*** Opening of SOURCE DATA ***

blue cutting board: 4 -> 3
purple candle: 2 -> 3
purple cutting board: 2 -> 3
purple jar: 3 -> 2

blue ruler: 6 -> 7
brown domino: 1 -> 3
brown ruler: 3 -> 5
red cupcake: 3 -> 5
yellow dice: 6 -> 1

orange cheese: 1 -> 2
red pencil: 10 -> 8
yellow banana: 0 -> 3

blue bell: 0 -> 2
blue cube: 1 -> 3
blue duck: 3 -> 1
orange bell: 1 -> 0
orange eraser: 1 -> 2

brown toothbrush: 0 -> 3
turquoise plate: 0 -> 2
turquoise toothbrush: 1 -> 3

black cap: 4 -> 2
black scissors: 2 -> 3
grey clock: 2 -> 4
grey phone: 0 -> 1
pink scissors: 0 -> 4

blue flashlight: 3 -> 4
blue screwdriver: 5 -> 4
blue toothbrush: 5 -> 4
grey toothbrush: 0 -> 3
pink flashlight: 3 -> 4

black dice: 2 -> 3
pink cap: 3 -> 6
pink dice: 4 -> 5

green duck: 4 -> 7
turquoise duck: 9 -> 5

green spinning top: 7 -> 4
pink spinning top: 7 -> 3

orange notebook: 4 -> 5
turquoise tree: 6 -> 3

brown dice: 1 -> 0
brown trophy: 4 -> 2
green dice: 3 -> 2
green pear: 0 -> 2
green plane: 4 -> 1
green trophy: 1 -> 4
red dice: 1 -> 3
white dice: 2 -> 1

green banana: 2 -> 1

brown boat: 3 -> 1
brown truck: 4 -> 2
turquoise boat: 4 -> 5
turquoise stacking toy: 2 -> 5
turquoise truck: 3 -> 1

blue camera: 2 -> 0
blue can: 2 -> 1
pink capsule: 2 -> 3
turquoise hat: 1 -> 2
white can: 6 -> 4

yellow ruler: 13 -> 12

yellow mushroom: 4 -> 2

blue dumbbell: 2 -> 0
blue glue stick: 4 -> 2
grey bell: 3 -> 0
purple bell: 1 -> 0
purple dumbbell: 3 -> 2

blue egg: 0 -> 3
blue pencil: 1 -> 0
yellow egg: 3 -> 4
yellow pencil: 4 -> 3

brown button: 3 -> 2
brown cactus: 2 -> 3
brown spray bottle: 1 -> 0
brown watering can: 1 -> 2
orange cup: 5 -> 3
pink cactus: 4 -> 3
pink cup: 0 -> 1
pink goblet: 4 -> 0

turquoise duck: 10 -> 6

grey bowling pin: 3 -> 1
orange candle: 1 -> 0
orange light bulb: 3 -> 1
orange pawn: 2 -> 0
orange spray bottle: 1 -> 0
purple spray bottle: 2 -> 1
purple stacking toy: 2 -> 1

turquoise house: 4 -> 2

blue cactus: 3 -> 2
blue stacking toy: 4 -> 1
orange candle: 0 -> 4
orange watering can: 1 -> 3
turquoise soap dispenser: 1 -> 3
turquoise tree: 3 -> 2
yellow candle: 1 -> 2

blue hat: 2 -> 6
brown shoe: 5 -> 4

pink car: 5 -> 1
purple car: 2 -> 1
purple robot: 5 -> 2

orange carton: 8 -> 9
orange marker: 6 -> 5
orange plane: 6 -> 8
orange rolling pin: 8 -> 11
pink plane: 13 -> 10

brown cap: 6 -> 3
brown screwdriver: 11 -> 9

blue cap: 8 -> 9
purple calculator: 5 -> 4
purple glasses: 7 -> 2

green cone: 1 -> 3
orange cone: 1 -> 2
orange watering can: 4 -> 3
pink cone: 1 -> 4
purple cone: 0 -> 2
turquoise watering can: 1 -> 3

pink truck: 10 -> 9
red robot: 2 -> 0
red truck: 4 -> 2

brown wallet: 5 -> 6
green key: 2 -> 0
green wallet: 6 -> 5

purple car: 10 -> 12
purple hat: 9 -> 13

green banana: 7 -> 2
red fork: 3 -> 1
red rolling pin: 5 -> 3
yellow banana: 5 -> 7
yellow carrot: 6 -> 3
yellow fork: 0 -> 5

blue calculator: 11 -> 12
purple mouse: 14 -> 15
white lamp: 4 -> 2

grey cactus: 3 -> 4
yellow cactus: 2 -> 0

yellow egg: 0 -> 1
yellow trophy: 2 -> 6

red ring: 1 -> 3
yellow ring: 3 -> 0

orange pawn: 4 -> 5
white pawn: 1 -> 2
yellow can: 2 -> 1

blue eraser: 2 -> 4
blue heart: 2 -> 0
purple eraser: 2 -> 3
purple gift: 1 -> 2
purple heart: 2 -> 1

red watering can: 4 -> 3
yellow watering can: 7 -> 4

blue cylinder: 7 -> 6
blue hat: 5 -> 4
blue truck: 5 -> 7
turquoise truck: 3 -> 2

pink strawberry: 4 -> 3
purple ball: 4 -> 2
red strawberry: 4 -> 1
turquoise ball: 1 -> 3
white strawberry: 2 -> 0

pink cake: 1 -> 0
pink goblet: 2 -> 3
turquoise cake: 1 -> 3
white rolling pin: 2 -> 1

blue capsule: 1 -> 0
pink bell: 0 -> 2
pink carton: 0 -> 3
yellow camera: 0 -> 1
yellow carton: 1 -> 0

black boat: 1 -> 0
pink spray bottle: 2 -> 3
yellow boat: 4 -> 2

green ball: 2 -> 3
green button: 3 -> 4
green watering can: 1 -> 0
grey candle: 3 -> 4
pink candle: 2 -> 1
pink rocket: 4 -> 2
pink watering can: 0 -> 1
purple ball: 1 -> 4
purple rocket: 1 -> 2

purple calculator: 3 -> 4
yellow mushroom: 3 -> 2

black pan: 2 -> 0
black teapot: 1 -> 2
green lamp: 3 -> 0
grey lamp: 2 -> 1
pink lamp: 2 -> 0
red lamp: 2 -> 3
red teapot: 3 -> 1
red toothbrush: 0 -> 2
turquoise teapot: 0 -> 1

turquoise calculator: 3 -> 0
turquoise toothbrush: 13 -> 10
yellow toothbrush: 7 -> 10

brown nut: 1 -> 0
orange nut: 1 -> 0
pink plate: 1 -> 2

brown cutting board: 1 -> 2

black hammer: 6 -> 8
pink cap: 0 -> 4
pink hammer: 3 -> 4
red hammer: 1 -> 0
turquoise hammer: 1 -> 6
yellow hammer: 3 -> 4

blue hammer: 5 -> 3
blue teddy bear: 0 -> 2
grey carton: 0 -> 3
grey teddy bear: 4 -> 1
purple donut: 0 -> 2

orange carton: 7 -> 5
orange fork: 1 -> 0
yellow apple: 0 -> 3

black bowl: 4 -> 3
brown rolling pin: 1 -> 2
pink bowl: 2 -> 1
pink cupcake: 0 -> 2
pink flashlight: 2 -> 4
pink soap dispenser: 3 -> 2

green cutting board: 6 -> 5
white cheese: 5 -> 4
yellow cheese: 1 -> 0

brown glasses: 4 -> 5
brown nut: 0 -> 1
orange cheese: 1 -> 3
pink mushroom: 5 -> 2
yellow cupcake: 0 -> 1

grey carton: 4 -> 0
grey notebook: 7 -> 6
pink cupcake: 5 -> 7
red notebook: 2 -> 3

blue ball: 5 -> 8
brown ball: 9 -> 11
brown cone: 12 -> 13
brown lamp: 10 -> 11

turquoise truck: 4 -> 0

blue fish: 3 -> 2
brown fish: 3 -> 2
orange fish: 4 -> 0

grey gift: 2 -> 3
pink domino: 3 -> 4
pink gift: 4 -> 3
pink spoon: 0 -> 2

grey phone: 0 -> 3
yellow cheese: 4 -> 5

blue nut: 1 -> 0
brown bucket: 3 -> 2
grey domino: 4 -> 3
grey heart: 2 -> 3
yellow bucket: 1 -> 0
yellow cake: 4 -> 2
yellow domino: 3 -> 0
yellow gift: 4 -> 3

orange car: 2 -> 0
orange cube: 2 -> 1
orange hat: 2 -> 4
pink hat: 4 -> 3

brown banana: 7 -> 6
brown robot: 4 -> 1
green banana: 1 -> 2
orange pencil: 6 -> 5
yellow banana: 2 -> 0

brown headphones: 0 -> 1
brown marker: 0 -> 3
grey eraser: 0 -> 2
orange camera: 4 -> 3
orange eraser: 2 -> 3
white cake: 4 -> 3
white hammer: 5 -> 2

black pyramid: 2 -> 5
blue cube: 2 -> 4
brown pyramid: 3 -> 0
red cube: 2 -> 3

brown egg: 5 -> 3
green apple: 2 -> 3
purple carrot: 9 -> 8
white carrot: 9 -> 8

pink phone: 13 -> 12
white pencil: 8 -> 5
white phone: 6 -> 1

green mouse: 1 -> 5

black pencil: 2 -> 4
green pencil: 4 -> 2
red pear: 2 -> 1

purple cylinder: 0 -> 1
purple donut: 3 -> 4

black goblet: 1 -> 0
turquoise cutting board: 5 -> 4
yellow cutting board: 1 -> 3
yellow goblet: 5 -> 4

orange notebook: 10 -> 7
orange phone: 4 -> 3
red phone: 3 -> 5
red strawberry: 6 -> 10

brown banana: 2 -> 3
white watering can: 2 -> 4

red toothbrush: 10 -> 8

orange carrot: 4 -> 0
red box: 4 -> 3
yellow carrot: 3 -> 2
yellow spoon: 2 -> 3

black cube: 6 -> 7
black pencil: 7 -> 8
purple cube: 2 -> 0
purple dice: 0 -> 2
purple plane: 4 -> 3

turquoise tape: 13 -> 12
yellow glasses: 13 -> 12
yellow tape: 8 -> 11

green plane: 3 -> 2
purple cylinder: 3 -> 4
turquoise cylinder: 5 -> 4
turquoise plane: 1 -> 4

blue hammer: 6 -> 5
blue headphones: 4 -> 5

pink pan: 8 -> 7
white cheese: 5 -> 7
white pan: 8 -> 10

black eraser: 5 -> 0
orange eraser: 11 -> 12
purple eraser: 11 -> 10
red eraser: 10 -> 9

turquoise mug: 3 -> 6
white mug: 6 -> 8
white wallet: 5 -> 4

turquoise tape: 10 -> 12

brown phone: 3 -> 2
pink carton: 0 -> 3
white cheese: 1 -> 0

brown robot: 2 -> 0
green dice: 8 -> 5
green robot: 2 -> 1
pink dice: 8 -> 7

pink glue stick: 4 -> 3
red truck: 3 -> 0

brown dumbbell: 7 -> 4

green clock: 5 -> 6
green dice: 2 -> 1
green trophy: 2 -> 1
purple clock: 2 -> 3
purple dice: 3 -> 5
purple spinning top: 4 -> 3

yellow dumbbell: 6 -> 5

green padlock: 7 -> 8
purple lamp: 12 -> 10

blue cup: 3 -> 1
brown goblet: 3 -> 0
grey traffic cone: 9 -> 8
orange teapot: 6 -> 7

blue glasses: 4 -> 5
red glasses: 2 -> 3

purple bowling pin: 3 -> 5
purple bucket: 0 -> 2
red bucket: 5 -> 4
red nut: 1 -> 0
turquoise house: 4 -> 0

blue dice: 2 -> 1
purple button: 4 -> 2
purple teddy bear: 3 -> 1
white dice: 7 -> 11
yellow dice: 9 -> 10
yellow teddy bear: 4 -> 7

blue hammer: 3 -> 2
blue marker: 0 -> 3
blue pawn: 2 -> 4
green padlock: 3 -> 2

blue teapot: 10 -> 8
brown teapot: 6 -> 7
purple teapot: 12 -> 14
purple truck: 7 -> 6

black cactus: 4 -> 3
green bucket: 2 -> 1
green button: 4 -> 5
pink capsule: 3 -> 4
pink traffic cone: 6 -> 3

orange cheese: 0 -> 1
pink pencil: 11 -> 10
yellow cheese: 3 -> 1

*** Close of SOURCE DATA ***

**TASK DIRECTIONS**
From the data, collect all lines where the string "cutting" appears.

**WRITTEN ANSWER**
blue cutting board: 4 -> 3
purple cutting board: 2 -> 3
brown cutting board: 1 -> 2
green cutting board: 6 -> 5
turquoise cutting board: 5 -> 4
yellow cutting board: 1 -> 3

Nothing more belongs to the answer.